_Source information:_

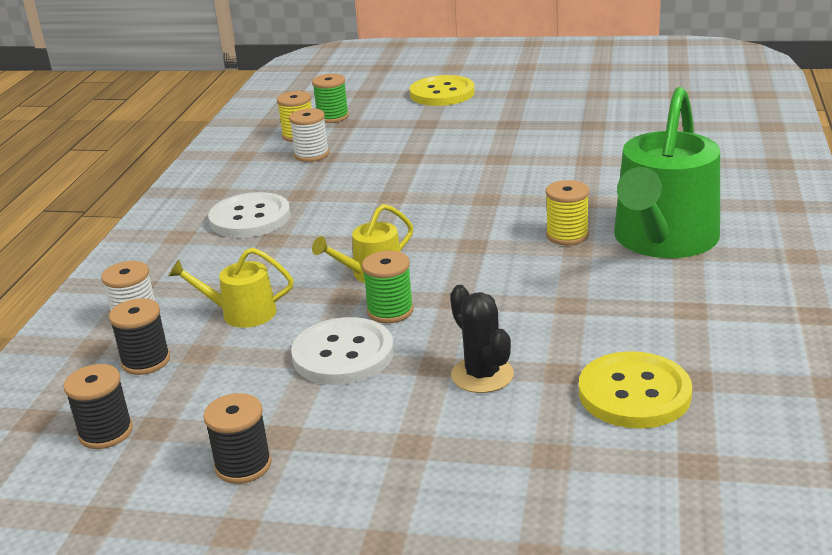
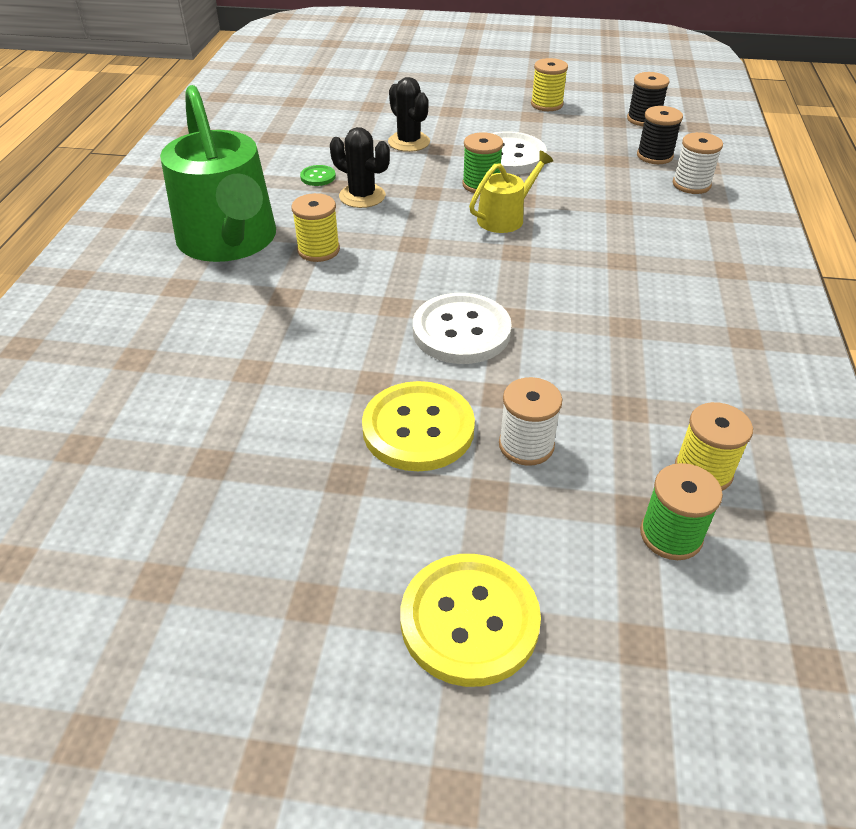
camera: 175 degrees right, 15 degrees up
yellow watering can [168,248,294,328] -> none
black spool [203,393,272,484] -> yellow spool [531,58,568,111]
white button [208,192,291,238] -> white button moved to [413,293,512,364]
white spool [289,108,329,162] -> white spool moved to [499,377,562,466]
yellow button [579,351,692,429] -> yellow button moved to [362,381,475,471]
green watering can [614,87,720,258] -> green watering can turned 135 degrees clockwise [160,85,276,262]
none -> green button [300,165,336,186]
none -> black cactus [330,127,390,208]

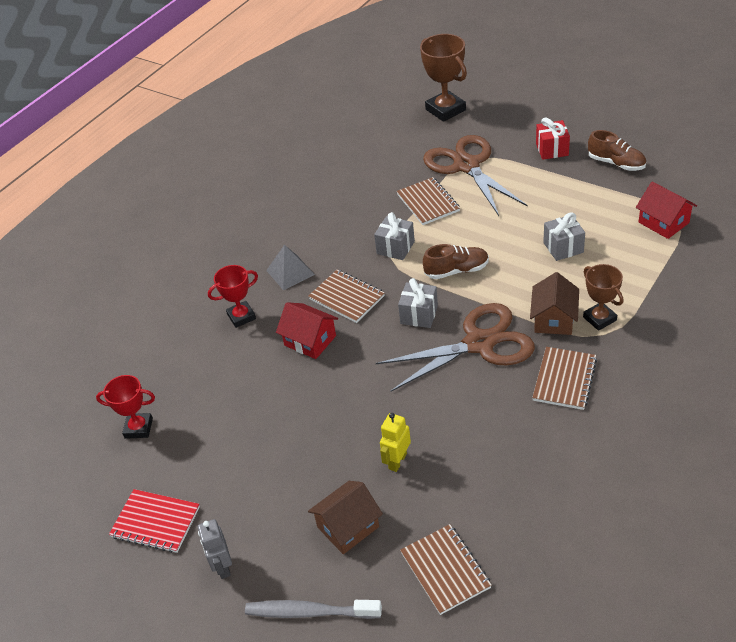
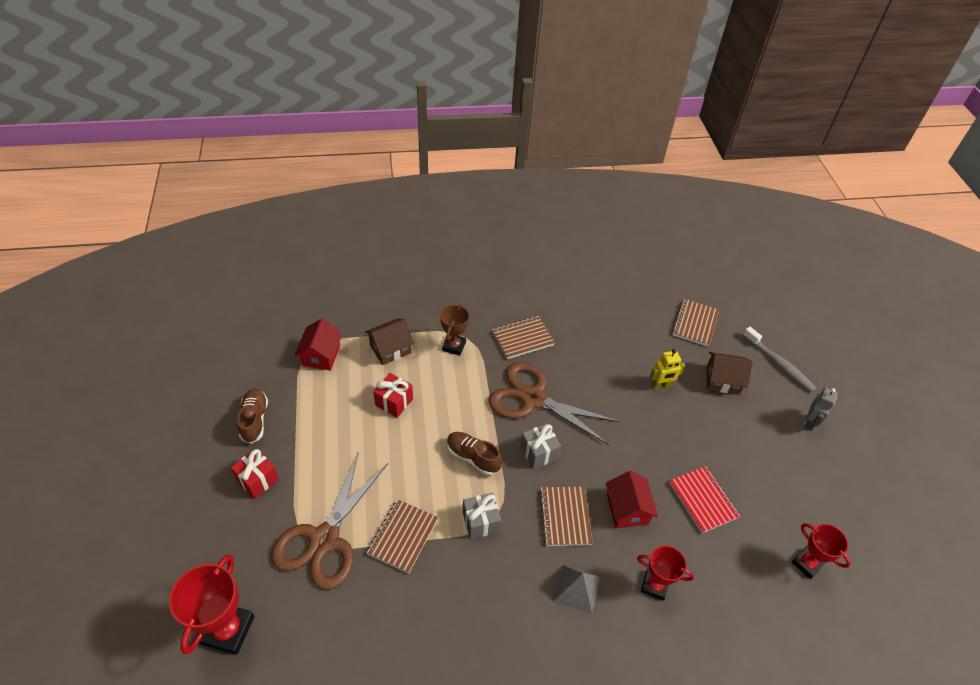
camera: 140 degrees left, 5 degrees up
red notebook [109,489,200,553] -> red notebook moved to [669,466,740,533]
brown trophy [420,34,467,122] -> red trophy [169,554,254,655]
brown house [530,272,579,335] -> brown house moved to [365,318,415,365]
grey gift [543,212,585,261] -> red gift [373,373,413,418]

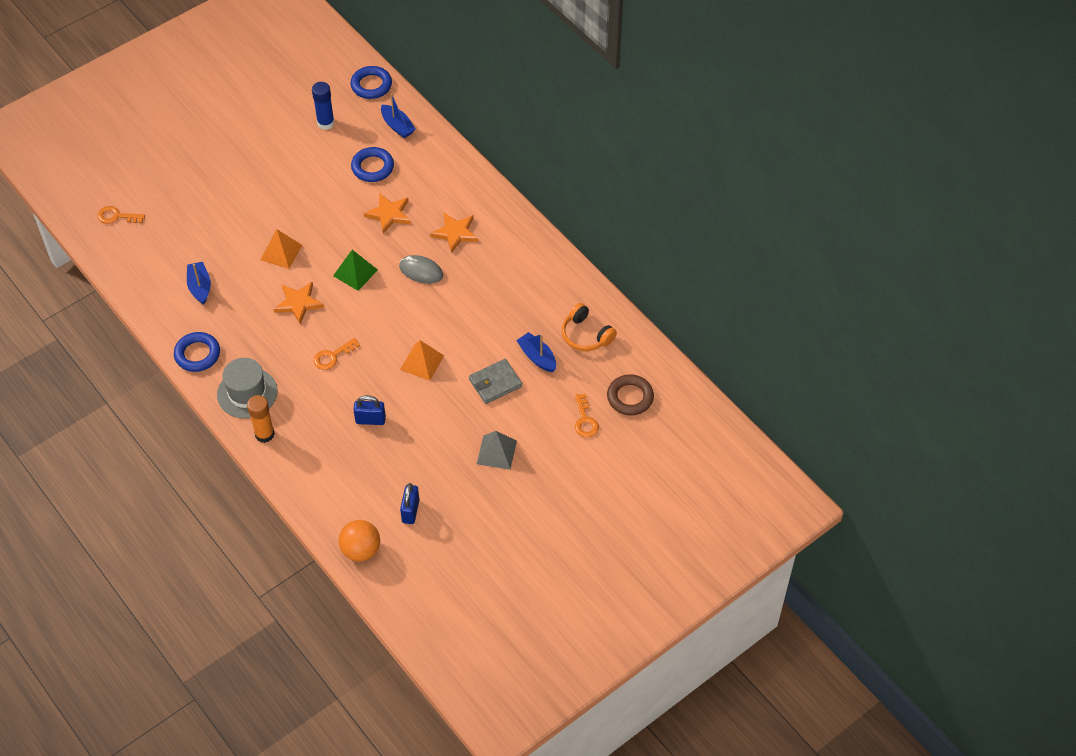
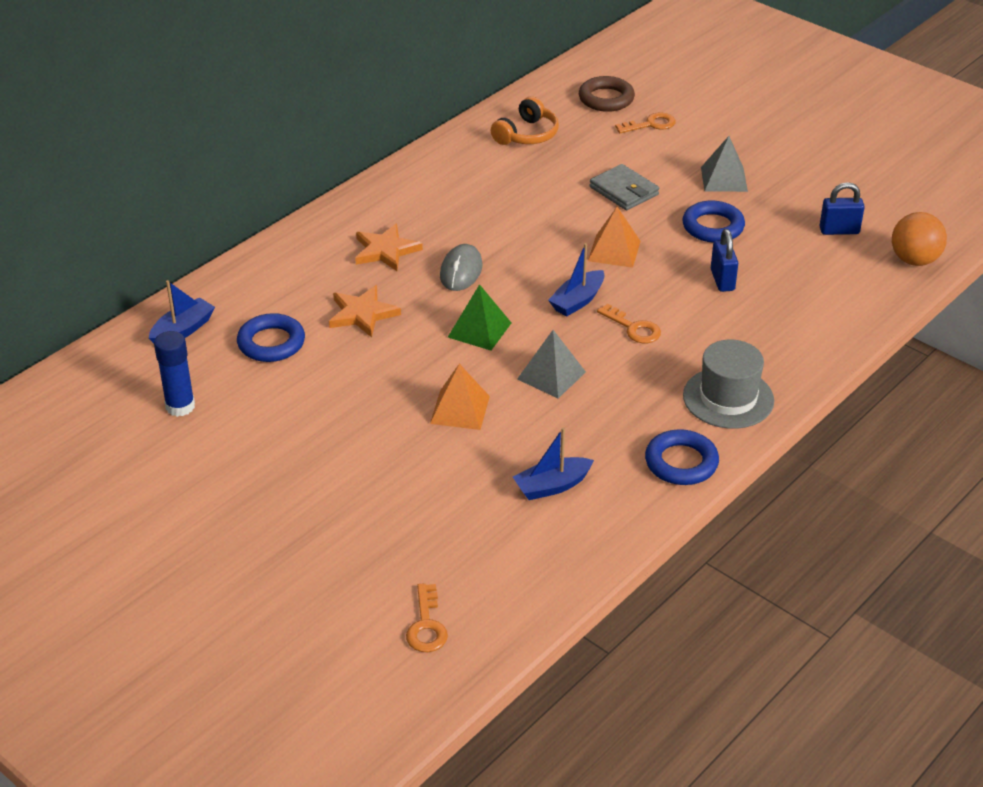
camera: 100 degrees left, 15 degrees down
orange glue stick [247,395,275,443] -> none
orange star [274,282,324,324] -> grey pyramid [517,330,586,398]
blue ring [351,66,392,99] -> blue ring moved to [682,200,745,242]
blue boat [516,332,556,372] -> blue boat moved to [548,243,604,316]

_Exercise prompt:_ The lines to be transcribed are those from the first line of the data above through the line holding "blue ring [351,66,392,99]", inclusive; copy them exactly and only, leaving out the pictures.

_Task answer:_
camera: 175 degrees right, 15 degrees up
yellow watering can [168,248,294,328] -> none
black spool [203,393,272,484] -> yellow spool [531,58,568,111]
white button [208,192,291,238] -> white button moved to [413,293,512,364]
white spool [289,108,329,162] -> white spool moved to [499,377,562,466]
yellow button [579,351,692,429] -> yellow button moved to [362,381,475,471]
green watering can [614,87,720,258] -> green watering can turned 135 degrees clockwise [160,85,276,262]
none -> green button [300,165,336,186]
none -> black cactus [330,127,390,208]

camera: 140 degrees left, 5 degrees up
red notebook [109,489,200,553] -> red notebook moved to [669,466,740,533]
brown trophy [420,34,467,122] -> red trophy [169,554,254,655]
brown house [530,272,579,335] -> brown house moved to [365,318,415,365]
grey gift [543,212,585,261] -> red gift [373,373,413,418]

camera: 100 degrees left, 15 degrees down
orange glue stick [247,395,275,443] -> none
orange star [274,282,324,324] -> grey pyramid [517,330,586,398]
blue ring [351,66,392,99] -> blue ring moved to [682,200,745,242]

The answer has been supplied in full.